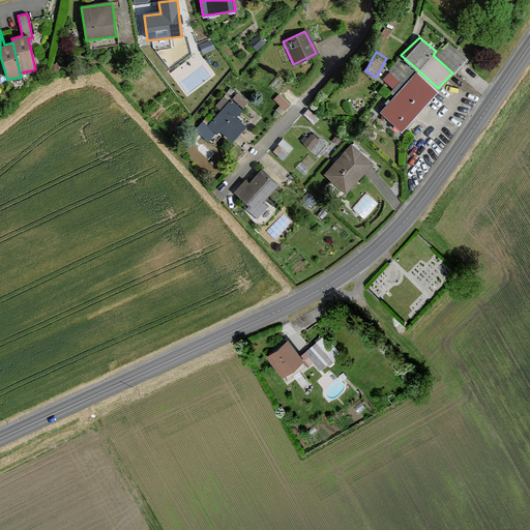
[(417,69),(401,55),(379,80),(395,94),(417,69)]
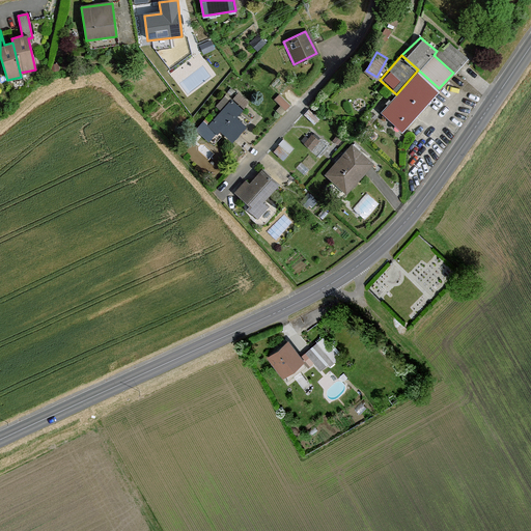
[(380,114),(398,132),(439,88),(418,70),(396,94),(380,114)]
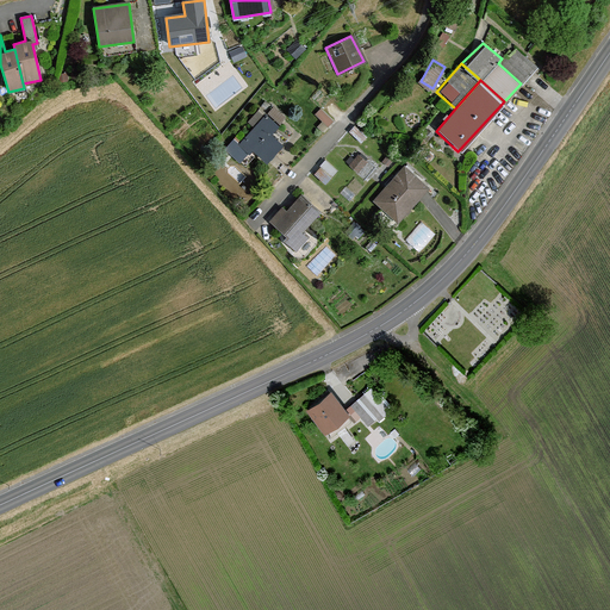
[(313,114),(325,126),(337,114),(324,103),(313,114)]
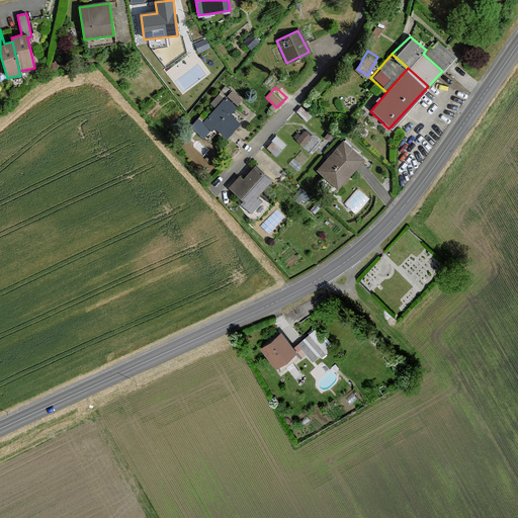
[(220,93),(188,126),(203,141),(213,128),(225,139),(239,122),(230,113),(235,107),(220,93)]
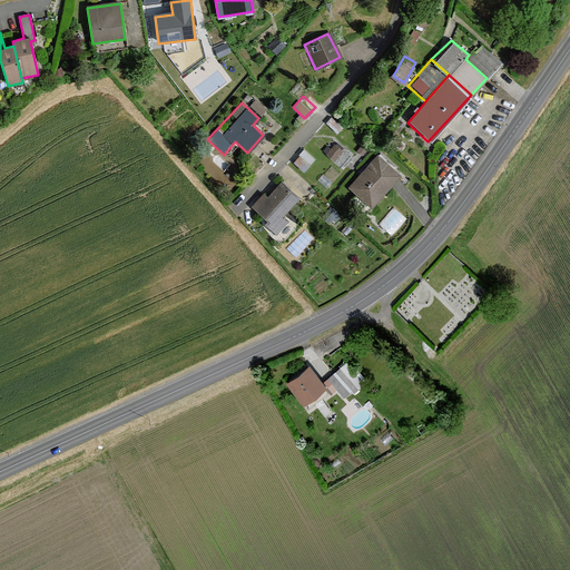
[(324,153),(332,161),(342,151),(334,144),(324,153)]
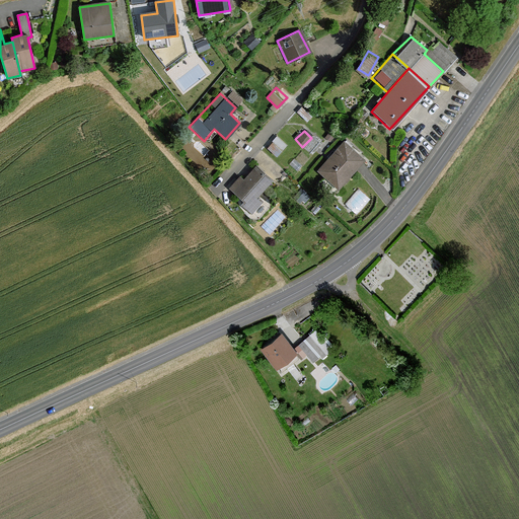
[(281,150),(286,145),(276,136),(271,141),(281,150)]
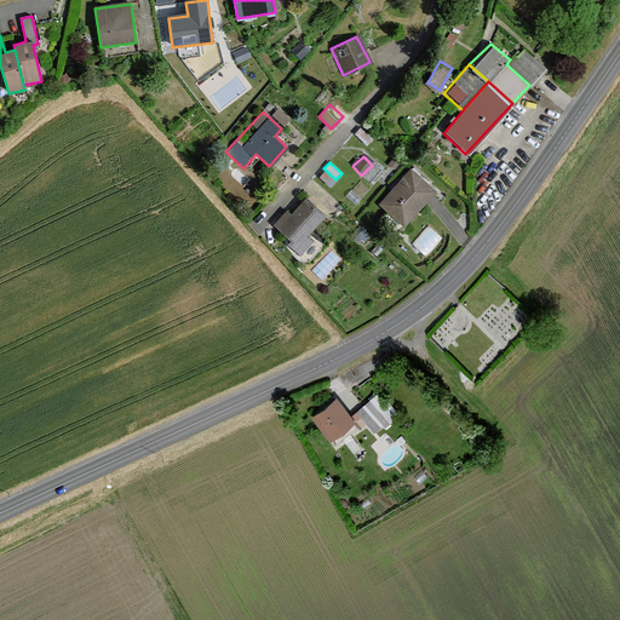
[(408,166),(378,202),(406,227),(436,190),(408,166)]
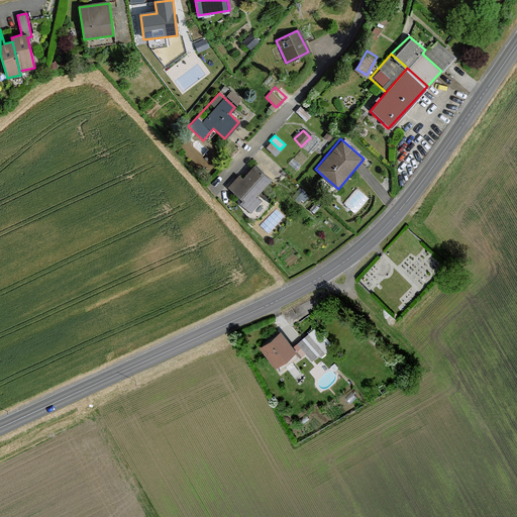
[(246,203),(270,177),(249,160),(226,186),(246,203)]
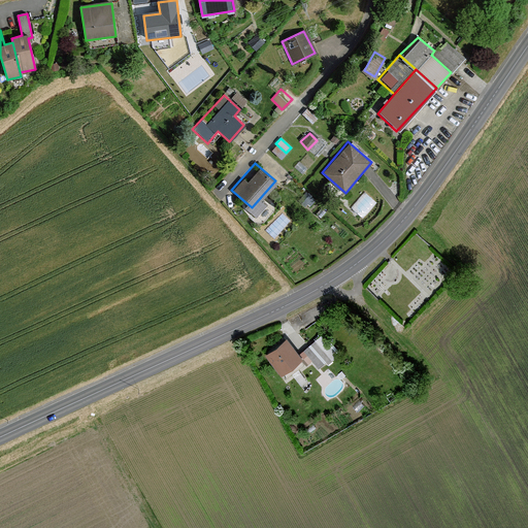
[(321,333),(301,349),(318,368),(336,353),(321,333)]
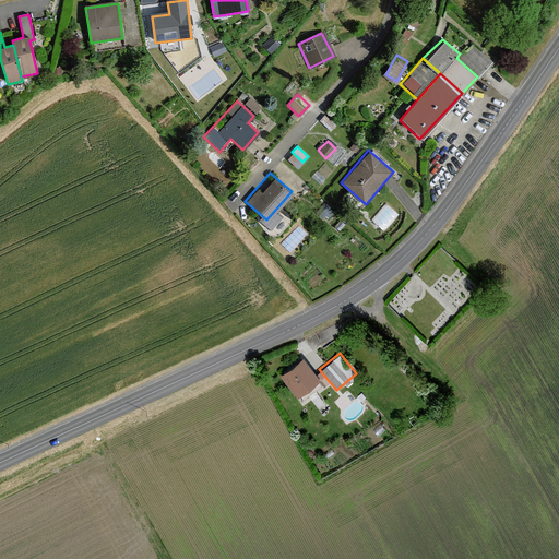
[(300,356),(277,373),(296,396),(319,379),(300,356)]
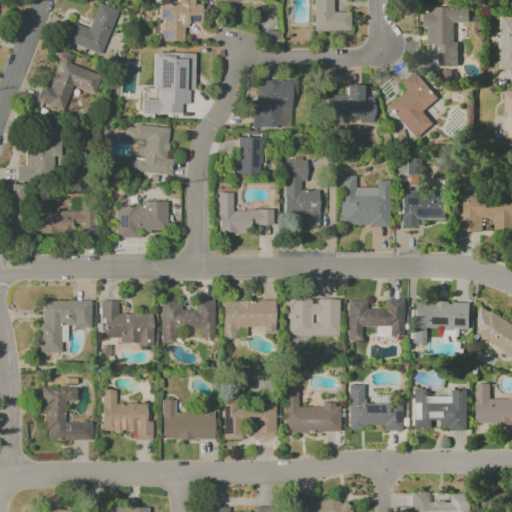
[(184,41),(183,23),(200,22),(200,4),(193,5),(192,0),(175,0),(176,4),(158,5),(159,41),(184,41)]
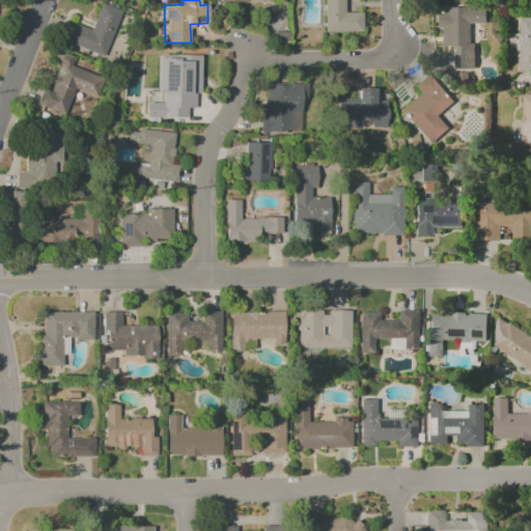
[(324,0),(325,32),(362,32),(361,12),(344,12),(343,0),(324,0)]
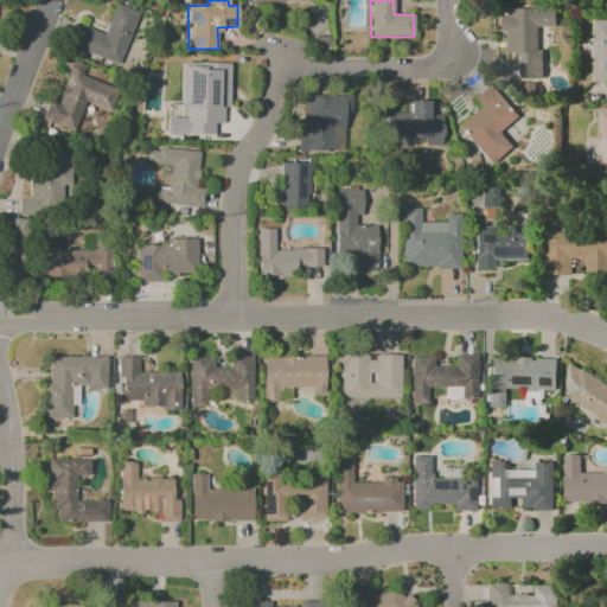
[(104,34),(82,26),(74,49),(120,64),(138,12),(115,4),(104,34)]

+ + + + +

__Work to be completed__. An exact reproduction of the lines from the line containing "[(324,153),(332,161),(342,151),(334,144),(324,153)]" through the end of the listing above is needed; pictures stay out.

__Answer space__.
[(324,153),(332,161),(342,151),(334,144),(324,153)]
[(281,150),(286,145),(276,136),(271,141),(281,150)]
[(408,166),(378,202),(406,227),(436,190),(408,166)]
[(246,203),(270,177),(249,160),(226,186),(246,203)]
[(321,333),(301,349),(318,368),(336,353),(321,333)]
[(300,356),(277,373),(296,396),(319,379),(300,356)]
[(184,41),(183,23),(200,22),(200,4),(193,5),(192,0),(175,0),(176,4),(158,5),(159,41),(184,41)]
[(324,0),(325,32),(362,32),(361,12),(344,12),(343,0),(324,0)]
[(104,34),(82,26),(74,49),(120,64),(138,12),(115,4),(104,34)]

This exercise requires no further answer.